Report each line from the records where the string "colour" turns up.

————

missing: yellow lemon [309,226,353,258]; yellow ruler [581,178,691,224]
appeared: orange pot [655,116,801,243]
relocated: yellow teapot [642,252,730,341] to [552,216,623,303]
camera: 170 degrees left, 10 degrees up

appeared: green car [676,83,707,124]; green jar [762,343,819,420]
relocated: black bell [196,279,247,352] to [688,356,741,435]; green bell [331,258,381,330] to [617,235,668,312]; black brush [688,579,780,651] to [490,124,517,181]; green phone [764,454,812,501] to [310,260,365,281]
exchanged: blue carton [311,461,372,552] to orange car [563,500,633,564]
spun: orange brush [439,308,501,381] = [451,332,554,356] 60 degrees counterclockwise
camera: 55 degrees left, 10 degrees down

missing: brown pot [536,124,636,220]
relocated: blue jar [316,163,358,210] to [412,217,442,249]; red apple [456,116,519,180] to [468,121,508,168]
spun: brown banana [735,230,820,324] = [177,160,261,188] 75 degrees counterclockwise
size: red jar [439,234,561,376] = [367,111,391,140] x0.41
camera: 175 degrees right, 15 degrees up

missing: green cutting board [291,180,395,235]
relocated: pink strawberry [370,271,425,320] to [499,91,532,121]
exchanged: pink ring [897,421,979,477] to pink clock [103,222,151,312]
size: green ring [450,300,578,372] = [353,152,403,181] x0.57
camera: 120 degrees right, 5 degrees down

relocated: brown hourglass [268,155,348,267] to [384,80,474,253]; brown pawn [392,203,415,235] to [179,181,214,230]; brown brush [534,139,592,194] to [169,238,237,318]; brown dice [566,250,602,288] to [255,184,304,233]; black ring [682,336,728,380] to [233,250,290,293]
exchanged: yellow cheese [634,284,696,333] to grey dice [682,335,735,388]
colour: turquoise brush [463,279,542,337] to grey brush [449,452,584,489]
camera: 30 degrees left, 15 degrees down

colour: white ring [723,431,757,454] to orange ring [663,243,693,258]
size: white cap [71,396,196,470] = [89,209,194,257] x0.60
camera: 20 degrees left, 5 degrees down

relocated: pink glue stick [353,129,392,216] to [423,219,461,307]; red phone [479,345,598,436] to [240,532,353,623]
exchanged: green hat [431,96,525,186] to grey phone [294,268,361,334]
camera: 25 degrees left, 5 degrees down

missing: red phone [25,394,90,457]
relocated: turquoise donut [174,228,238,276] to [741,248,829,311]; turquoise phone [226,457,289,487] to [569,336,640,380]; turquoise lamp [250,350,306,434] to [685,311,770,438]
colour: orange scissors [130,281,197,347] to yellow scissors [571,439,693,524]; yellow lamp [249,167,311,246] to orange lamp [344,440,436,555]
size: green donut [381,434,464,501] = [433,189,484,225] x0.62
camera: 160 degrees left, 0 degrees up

————

Answer to this problem
colour: turquoise brush [463,279,542,337] to grey brush [449,452,584,489]
colour: white ring [723,431,757,454] to orange ring [663,243,693,258]
colour: orange scissors [130,281,197,347] to yellow scissors [571,439,693,524]; yellow lamp [249,167,311,246] to orange lamp [344,440,436,555]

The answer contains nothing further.